Rewrite every line of the listing below as a numbered list, skipping blank lines and omitting the pictures.

Spatial relationship records:
/---

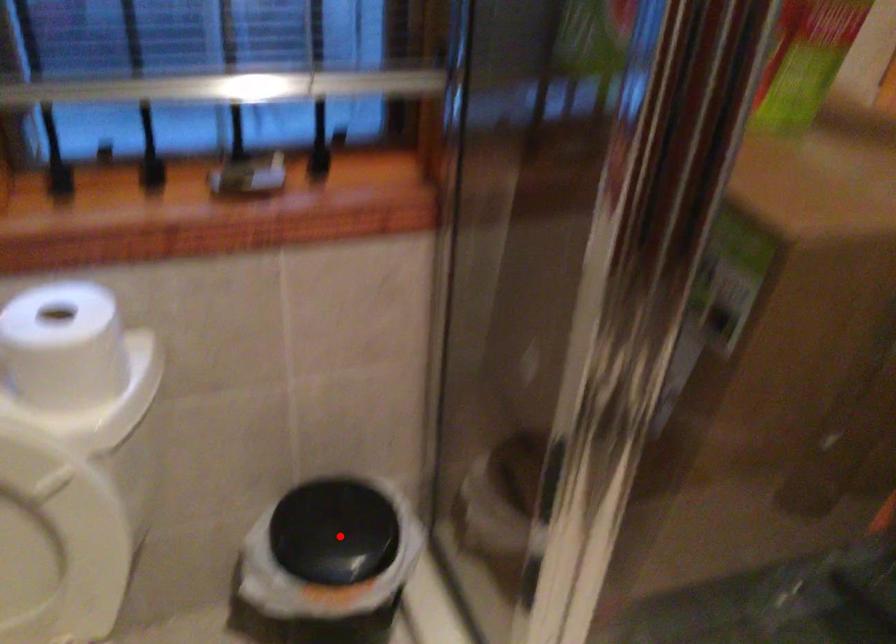
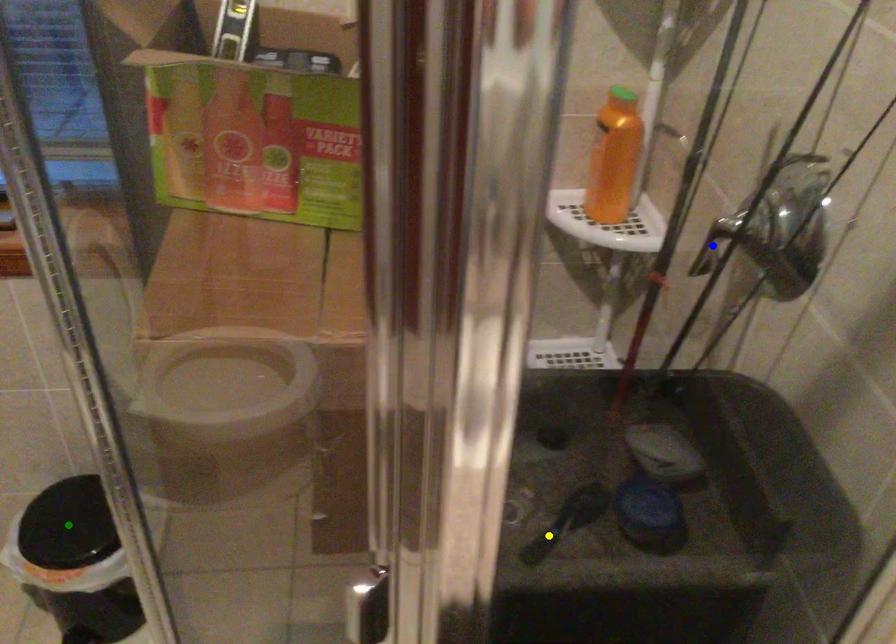
Question: I am providing you with two images of the same scene from different viewpoints. A red point is marked on the first image. You are given multiple points on the second image. Which point in image 2 represents the same 3d spot as the red point in image 1?

Choices:
 (A) green point
 (B) blue point
 (C) yellow point

Answer: (A)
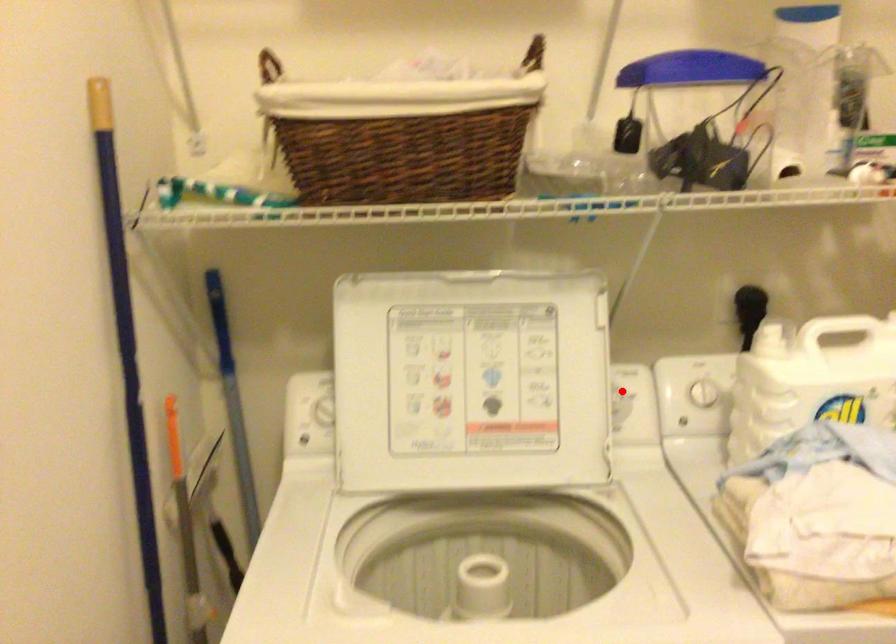
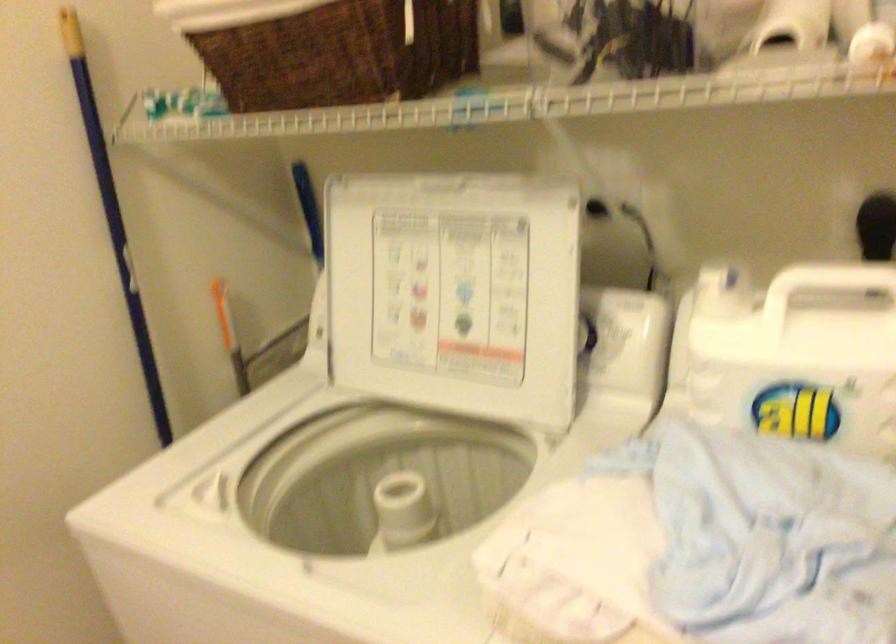
Where in the second image is the point corresponding to the highlighted location from the first image?

(616, 325)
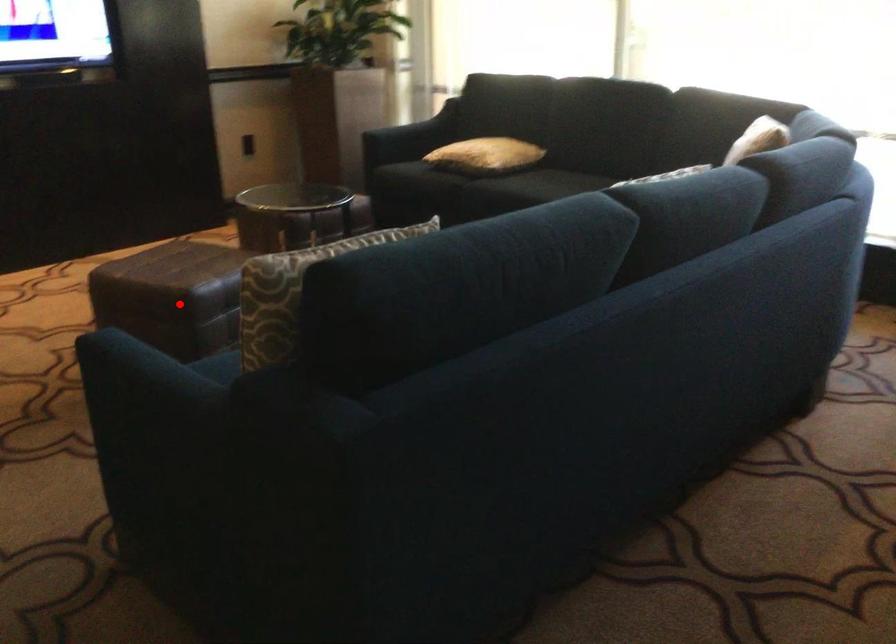
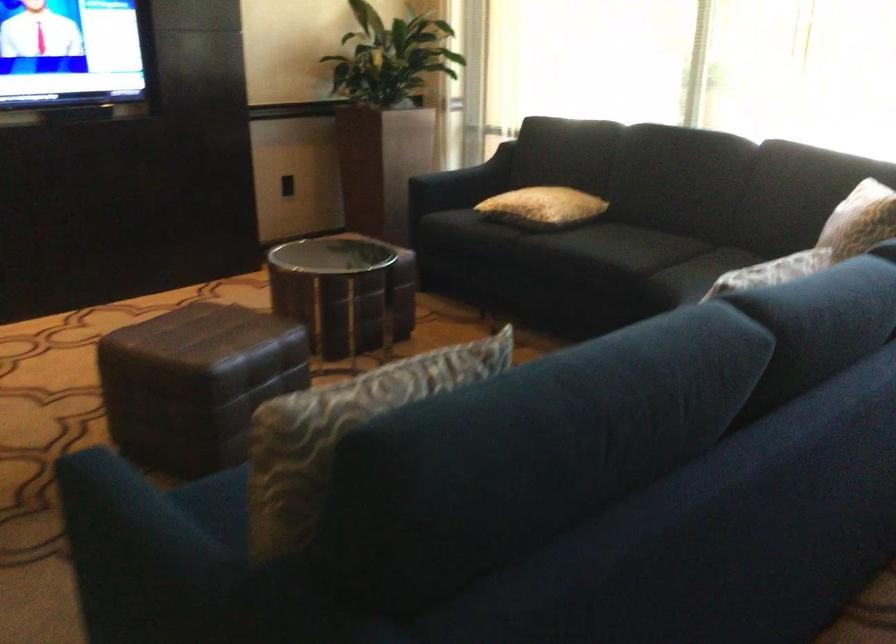
Question: I am providing you with two images of the same scene from different viewpoints. In image1, a red point is highlighted. Considering the same 3D point in image2, which of the following is correct?

Choices:
 (A) It is closer
 (B) It is farther

Answer: (A)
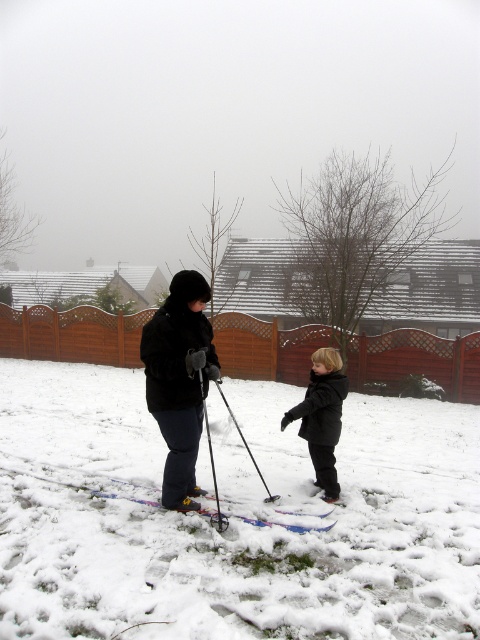
Can you confirm if black fuzzy coat at center is positioned below metallic silver ski pole at center?

No, black fuzzy coat at center is not below metallic silver ski pole at center.

Can you confirm if black fuzzy coat at center is taller than metallic silver ski pole at center?

Yes.

The width and height of the screenshot is (480, 640). Describe the element at coordinates (322, 417) in the screenshot. I see `black fuzzy coat at center` at that location.

The image size is (480, 640). I want to click on black fuzzy coat at center, so click(x=322, y=417).

Can you confirm if black plastic ski pole at center is smaller than metallic silver ski pole at center?

Actually, black plastic ski pole at center might be larger than metallic silver ski pole at center.

Is black plastic ski pole at center to the left of metallic silver ski pole at center from the viewer's perspective?

Indeed, black plastic ski pole at center is positioned on the left side of metallic silver ski pole at center.

Which is behind, point (203, 412) or point (241, 436)?

Point (241, 436)

At what (x,y) coordinates should I click in order to perform the action: click on black plastic ski pole at center. Please return your answer as a coordinate pair (x, y). Looking at the image, I should click on (212, 465).

Is white fluffy snow at center positioned in front of black plastic ski pole at center?

Yes.

Between point (451, 561) and point (216, 484), which one is positioned in front?

Point (451, 561) is in front.

I want to click on white fluffy snow at center, so click(x=231, y=518).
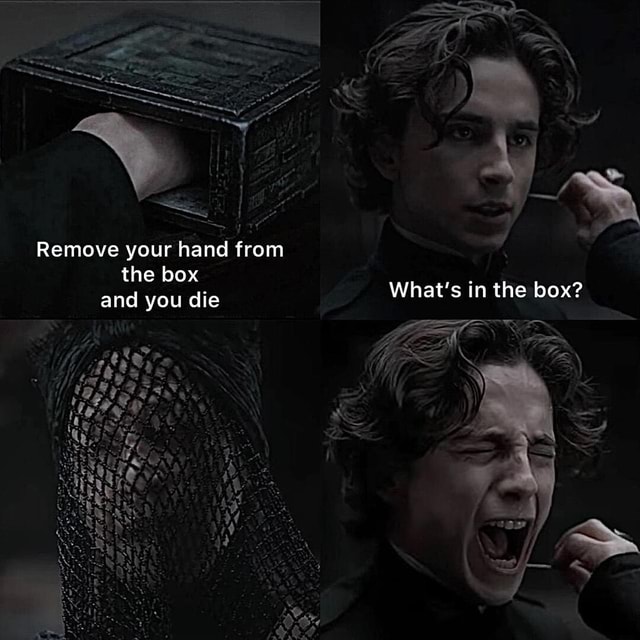
The height and width of the screenshot is (640, 640). What are the coordinates of `box` in the screenshot? It's located at (239, 91).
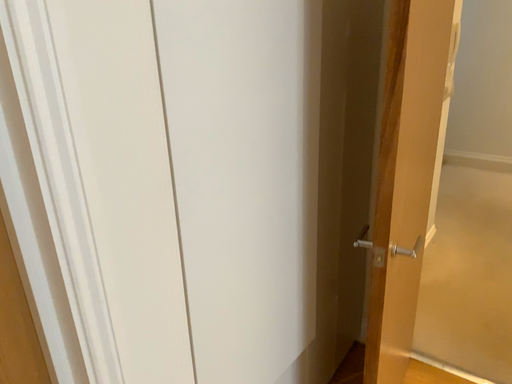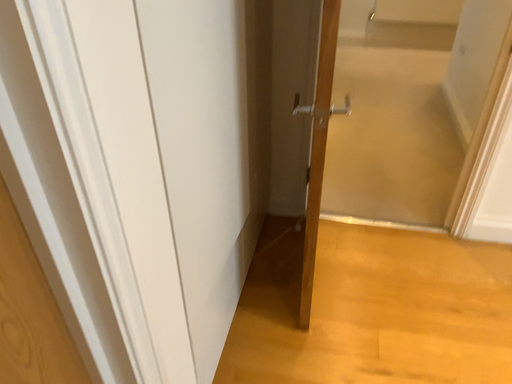
Question: Which way did the camera rotate in the video?

Choices:
 (A) rotated downward
 (B) rotated upward

Answer: (A)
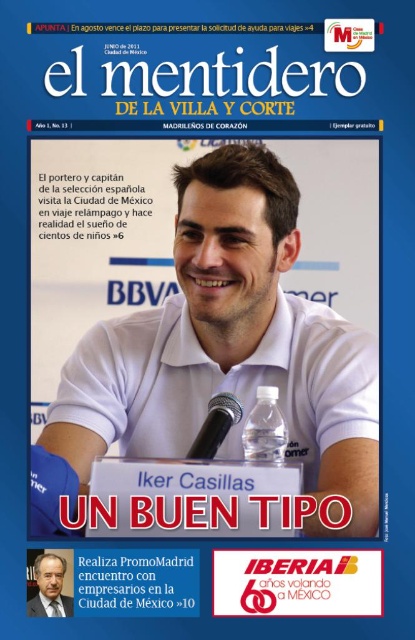
Question: Is white matte polo shirt at center positioned at the back of clear plastic water bottle at center?

Choices:
 (A) yes
 (B) no

Answer: (A)

Question: Which object appears closest to the camera in this image?

Choices:
 (A) clear plastic water bottle at center
 (B) white matte polo shirt at center
 (C) black plastic microphone at center

Answer: (C)

Question: Which point is closer to the camera?

Choices:
 (A) white matte polo shirt at center
 (B) clear plastic water bottle at center

Answer: (B)

Question: Which point is closer to the camera?

Choices:
 (A) matte white shirt at center
 (B) clear plastic water bottle at center

Answer: (A)

Question: Is white matte polo shirt at center positioned in front of clear plastic water bottle at center?

Choices:
 (A) yes
 (B) no

Answer: (B)

Question: Does white matte polo shirt at center appear on the right side of black plastic microphone at center?

Choices:
 (A) no
 (B) yes

Answer: (B)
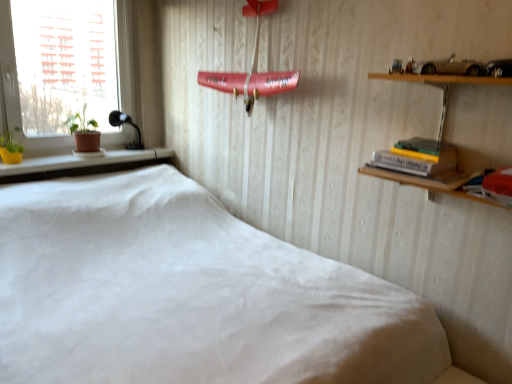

\---

Result of the exercise:
1. Question: I am providing you with two images of the same scene from different viewpoints. A red point is marked on the first image. You are given multiple points on the second image. Which point in image 2 represents the same 3d spot as the red point in image 1?
2. Choices:
3.  (A) green point
4.  (B) blue point
5.  (C) yellow point
6. Answer: (A)
7. Where in the second image is the point corresponding to the highlighted location from the first image?
8. (616, 325)
9. Question: I am providing you with two images of the same scene from different viewpoints. In image1, a red point is highlighted. Considering the same 3D point in image2, which of the following is correct?
10. Choices:
11.  (A) It is closer
12.  (B) It is farther
13. Answer: (A)
14. Can you confirm if black fuzzy coat at center is positioned below metallic silver ski pole at center?
15. No, black fuzzy coat at center is not below metallic silver ski pole at center.
16. Can you confirm if black fuzzy coat at center is taller than metallic silver ski pole at center?
17. Yes.
18. The width and height of the screenshot is (480, 640). Describe the element at coordinates (322, 417) in the screenshot. I see `black fuzzy coat at center` at that location.
19. The image size is (480, 640). I want to click on black fuzzy coat at center, so click(x=322, y=417).
20. Can you confirm if black plastic ski pole at center is smaller than metallic silver ski pole at center?
21. Actually, black plastic ski pole at center might be larger than metallic silver ski pole at center.
22. Is black plastic ski pole at center to the left of metallic silver ski pole at center from the viewer's perspective?
23. Indeed, black plastic ski pole at center is positioned on the left side of metallic silver ski pole at center.
24. Which is behind, point (203, 412) or point (241, 436)?
25. Point (241, 436)
26. At what (x,y) coordinates should I click in order to perform the action: click on black plastic ski pole at center. Please return your answer as a coordinate pair (x, y). Looking at the image, I should click on (212, 465).
27. Is white fluffy snow at center positioned in front of black plastic ski pole at center?
28. Yes.
29. Between point (451, 561) and point (216, 484), which one is positioned in front?
30. Point (451, 561) is in front.
31. I want to click on white fluffy snow at center, so click(x=231, y=518).
32. The height and width of the screenshot is (640, 640). What are the coordinates of `box` in the screenshot? It's located at (239, 91).
33. Question: Which way did the camera rotate in the video?
34. Choices:
35.  (A) rotated downward
36.  (B) rotated upward
37. Answer: (A)
38. Question: Is white matte polo shirt at center positioned at the back of clear plastic water bottle at center?
39. Choices:
40.  (A) yes
41.  (B) no
42. Answer: (A)
43. Question: Which object appears closest to the camera in this image?
44. Choices:
45.  (A) clear plastic water bottle at center
46.  (B) white matte polo shirt at center
47.  (C) black plastic microphone at center
48. Answer: (C)
49. Question: Which point is closer to the camera?
50. Choices:
51.  (A) white matte polo shirt at center
52.  (B) clear plastic water bottle at center
53. Answer: (B)
54. Question: Which point is closer to the camera?
55. Choices:
56.  (A) matte white shirt at center
57.  (B) clear plastic water bottle at center
58. Answer: (A)
59. Question: Is white matte polo shirt at center positioned in front of clear plastic water bottle at center?
60. Choices:
61.  (A) yes
62.  (B) no
63. Answer: (B)
64. Question: Does white matte polo shirt at center appear on the right side of black plastic microphone at center?
65. Choices:
66.  (A) no
67.  (B) yes
68. Answer: (B)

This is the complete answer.